• _Saved entries_
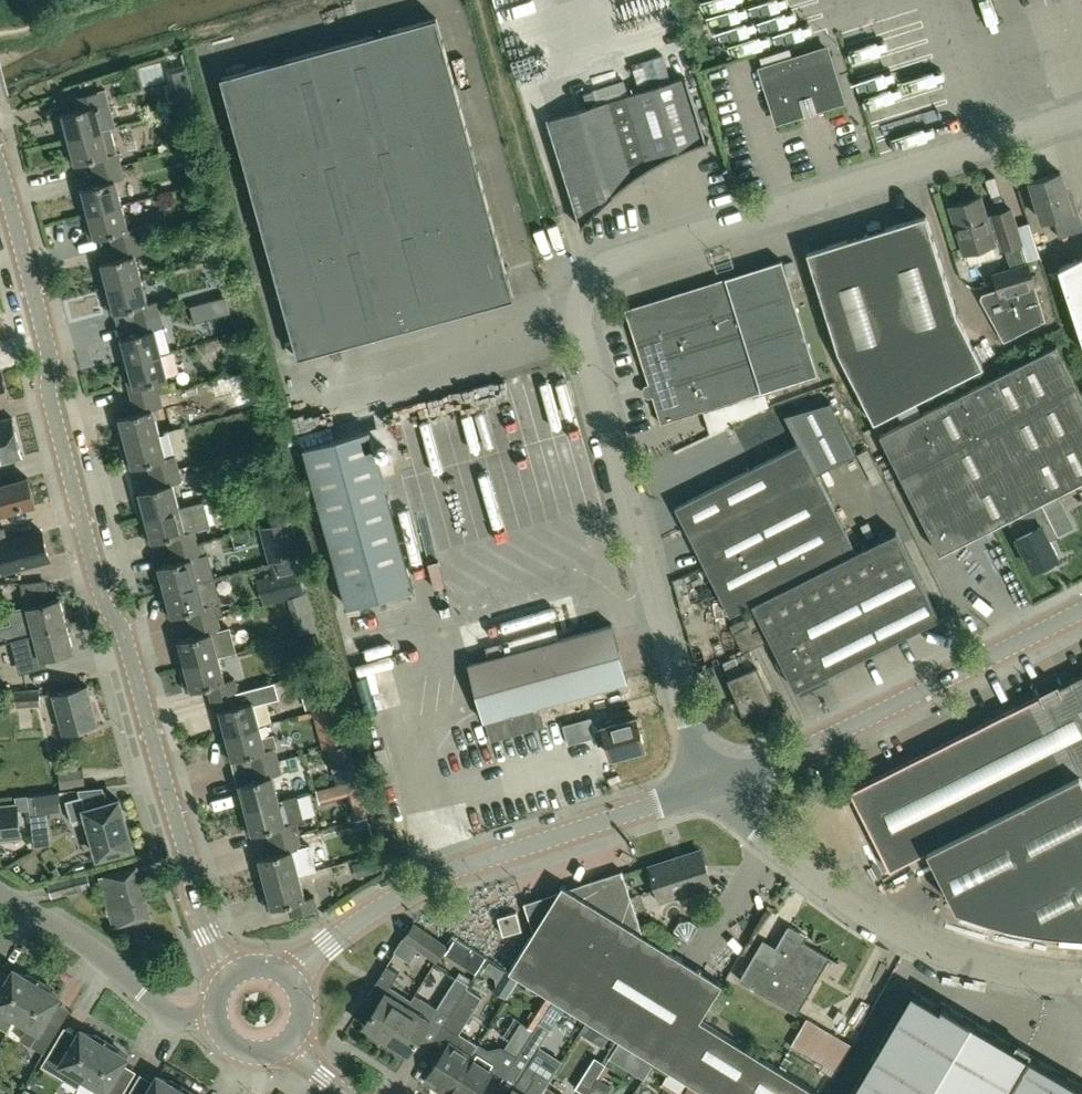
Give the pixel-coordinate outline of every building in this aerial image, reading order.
[(616,21),(630,19),(627,0),(614,0),(616,21)] [(644,11),(644,9),(665,6),(664,0),(629,0),(631,13),(644,11)] [(298,355),(514,296),(437,17),(221,76),(298,355)] [(652,55),(661,83),(550,118),(583,222),(580,225),(582,226),(589,218),(612,194),(639,173),(668,156),(699,143),(710,139),(709,137),(705,139),(686,78),(688,77),(678,47),(652,55)] [(773,108),(777,121),(843,100),(839,87),(826,47),(760,68),(773,108)] [(77,108),(56,114),(63,139),(102,129),(110,126),(116,125),(106,87),(74,96),(77,108)] [(102,129),(63,139),(69,164),(89,159),(93,171),(120,164),(117,151),(110,126),(102,129)] [(82,213),(121,203),(115,179),(123,177),(120,164),(93,171),(96,183),(75,188),(82,213)] [(1081,229),(1081,221),(1074,196),(1069,197),(1061,171),(1030,181),(1042,219),(1053,216),(1060,236),(1081,229)] [(1003,247),(1022,241),(1011,207),(986,214),(980,196),(950,206),(964,251),(1001,239),(1003,247)] [(112,245),(140,237),(137,225),(128,228),(121,203),(82,213),(88,238),(109,232),(112,245)] [(957,313),(925,213),(807,251),(838,351),(874,421),(984,365),(957,313)] [(1035,214),(1021,215),(1026,252),(1039,250),(1035,214)] [(102,287),(141,277),(135,253),(143,251),(140,237),(112,245),(115,257),(95,263),(102,287)] [(1081,340),(1081,255),(1058,267),(1081,340)] [(769,405),(764,390),(818,373),(782,259),(625,309),(649,384),(645,385),(643,389),(645,394),(648,395),(652,394),(661,423),(703,410),(710,432),(769,405)] [(1028,262),(994,273),(999,287),(982,292),(980,296),(1004,339),(1045,318),(1028,262)] [(141,277),(102,287),(108,312),(128,307),(132,319),(159,312),(156,300),(148,302),(141,277)] [(460,330),(486,321),(483,311),(456,320),(460,330)] [(122,363),(161,352),(171,349),(165,326),(163,326),(159,312),(132,319),(135,331),(115,336),(122,363)] [(1057,344),(880,432),(940,551),(1007,518),(1033,570),(1059,557),(1050,539),(1059,535),(1042,500),(1081,480),(1081,394),(1057,344)] [(131,399),(159,392),(156,380),(168,377),(161,352),(122,363),(131,399)] [(1,369),(0,369),(0,405),(10,402),(1,369)] [(120,442),(160,432),(153,407),(162,404),(159,392),(131,399),(135,412),(113,417),(120,442)] [(828,678),(825,672),(941,613),(897,527),(857,547),(818,468),(859,447),(833,396),(788,410),(803,438),(676,502),(731,610),(754,599),(801,692),(828,678)] [(22,455),(13,416),(0,419),(0,460),(22,455)] [(413,589),(370,429),(304,447),(348,607),(413,589)] [(150,474),(178,467),(175,454),(166,456),(160,432),(120,442),(126,467),(147,462),(150,474)] [(179,506),(173,481),(181,479),(178,467),(150,474),(153,486),(133,492),(139,517),(179,506)] [(28,477),(0,484),(0,514),(35,504),(28,477)] [(179,506),(139,517),(146,541),(166,536),(169,548),(198,541),(194,529),(211,525),(204,499),(179,506)] [(266,541),(291,535),(286,518),(262,524),(266,541)] [(50,558),(42,530),(0,542),(0,555),(4,570),(50,558)] [(152,566),(159,591),(199,580),(214,576),(208,552),(201,554),(198,541),(169,548),(172,560),(152,566)] [(305,593),(305,590),(298,566),(273,573),(257,578),(264,604),(305,593)] [(199,580),(159,591),(166,616),(186,611),(190,623),(218,616),(214,603),(221,602),(214,576),(199,580)] [(35,632),(67,623),(60,597),(28,606),(31,619),(14,623),(2,626),(6,640),(18,637),(35,632)] [(524,637),(535,634),(529,608),(517,611),(524,637)] [(749,648),(766,640),(753,613),(729,624),(742,652),(743,651),(749,648)] [(229,626),(221,628),(218,616),(190,623),(193,635),(172,641),(179,665),(219,655),(219,656),(236,652),(229,626)] [(41,658),(74,649),(67,623),(35,632),(41,658)] [(504,642),(485,647),(488,658),(468,664),(484,721),(485,720),(491,740),(545,725),(540,705),(628,680),(612,624),(507,653),(504,642)] [(883,659),(893,676),(916,663),(905,645),(883,659)] [(756,666),(749,648),(743,651),(744,652),(722,661),(732,684),(730,684),(740,712),(770,700),(756,666)] [(211,697),(238,690),(235,677),(225,680),(219,656),(219,655),(179,665),(185,690),(208,684),(211,697)] [(850,791),(890,869),(929,850),(957,905),(983,914),(1011,922),(1038,926),(1063,929),(1081,930),(1081,672),(850,791)] [(326,701),(321,682),(302,686),(307,705),(326,701)] [(77,731),(77,728),(98,722),(88,685),(53,694),(64,732),(67,731),(68,734),(77,731)] [(41,704),(40,689),(7,690),(8,705),(41,704)] [(221,734),(260,724),(253,699),(241,702),(238,690),(211,697),(221,734)] [(610,756),(644,747),(636,718),(594,729),(590,717),(562,725),(567,743),(594,736),(597,745),(606,742),(610,756)] [(263,737),(260,724),(221,734),(227,759),(248,754),(251,767),(278,759),(276,749),(278,748),(274,734),(263,737)] [(278,759),(251,767),(254,779),(234,784),(240,809),(280,799),(273,774),(282,772),(278,759)] [(82,767),(58,771),(61,787),(85,783),(82,767)] [(317,790),(320,801),(365,789),(362,778),(317,790)] [(280,799),(240,809),(247,834),(267,828),(271,841),(298,834),(300,833),(297,821),(304,819),(298,794),(280,799)] [(87,816),(98,856),(133,846),(119,799),(86,808),(83,795),(66,799),(72,820),(87,816)] [(21,835),(17,804),(0,806),(0,837),(21,835)] [(298,834),(271,841),(274,854),(253,859),(260,883),(300,873),(294,849),(302,847),(298,834)] [(661,900),(711,884),(700,849),(650,866),(661,900)] [(114,927),(152,916),(140,876),(137,865),(100,876),(114,927)] [(48,881),(52,896),(92,885),(87,870),(48,881)] [(510,971),(710,1093),(822,1093),(701,1019),(723,983),(643,934),(622,870),(568,888),(563,884),(559,891),(524,902),(533,932),(510,971)] [(300,873),(260,883),(266,908),(288,902),(291,915),(318,908),(315,895),(306,897),(300,873)] [(498,916),(503,935),(522,929),(517,911),(498,916)] [(404,938),(415,945),(436,959),(446,944),(414,923),(404,938)] [(772,954),(759,947),(741,979),(797,1012),(817,977),(791,962),(804,940),(807,934),(789,924),(777,946),(772,954)] [(364,1025),(387,1039),(408,1004),(387,991),(399,972),(387,965),(369,994),(380,1000),(364,1025)] [(16,1017),(37,981),(14,967),(1,988),(0,987),(0,1011),(2,1008),(16,1017)] [(441,968),(428,992),(441,999),(454,974),(441,968)] [(450,1015),(468,987),(470,984),(457,976),(438,1007),(450,1015)] [(37,981),(16,1017),(29,1024),(21,1038),(44,1052),(61,1024),(48,1016),(61,995),(37,981)] [(468,987),(450,1015),(444,1024),(458,1034),(482,996),(468,987)] [(938,1001),(936,1004),(910,989),(847,1093),(1081,1093),(1081,1086),(938,1001)] [(409,1053),(430,1018),(434,1013),(426,1008),(430,1002),(415,993),(408,1004),(387,1039),(409,1053)] [(1033,1006),(1030,1024),(1051,1027),(1054,1009),(1033,1006)] [(854,1046),(807,1019),(792,1046),(824,1064),(821,1069),(836,1077),(854,1046)] [(534,1029),(520,1051),(532,1058),(551,1028),(539,1021),(534,1029)] [(517,1055),(520,1051),(534,1029),(521,1022),(505,1047),(517,1055)] [(70,1070),(83,1077),(104,1041),(81,1027),(69,1049),(56,1041),(42,1065),(65,1079),(70,1070)] [(434,1079),(440,1083),(437,1089),(445,1093),(447,1093),(478,1046),(478,1045),(469,1039),(466,1044),(453,1035),(427,1075),(434,1079)] [(104,1041),(83,1077),(96,1085),(91,1093),(122,1093),(126,1087),(114,1079),(128,1055),(104,1041)] [(500,1058),(503,1053),(499,1050),(492,1051),(490,1054),(478,1046),(447,1093),(478,1093),(501,1058),(500,1058)] [(586,1093),(587,1093),(598,1076),(606,1064),(595,1057),(576,1087),(586,1093)] [(551,1079),(536,1069),(532,1075),(524,1070),(509,1093),(541,1093),(551,1079)] [(181,1087),(157,1073),(145,1093),(177,1093),(181,1087)] [(587,1093),(606,1093),(612,1085),(598,1076),(587,1093)]
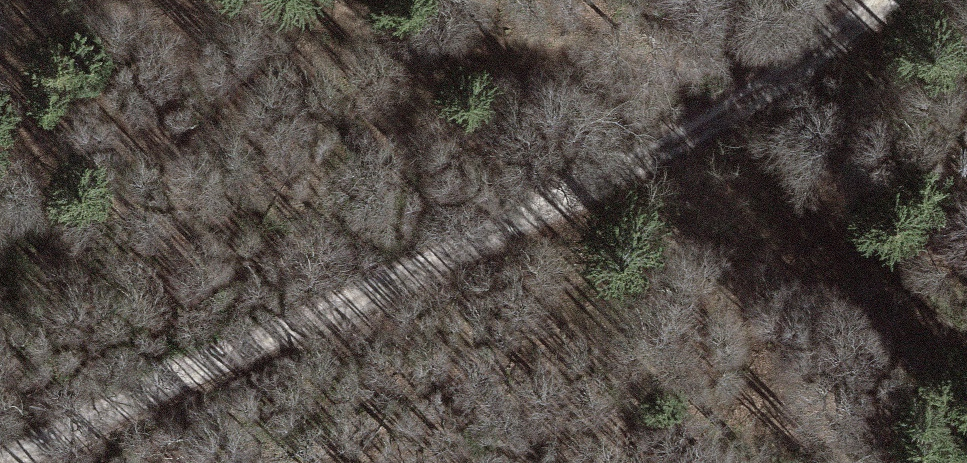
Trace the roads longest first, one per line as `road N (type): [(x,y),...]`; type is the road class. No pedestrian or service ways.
road 1 (track): [(885,0),(692,124),(10,462)]
road 2 (track): [(835,34),(643,61),(283,0)]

• _Task to carry out_
In the data shown above, how many lines hold the string "road"? The answer is the number alone.

• _Exercise response_
3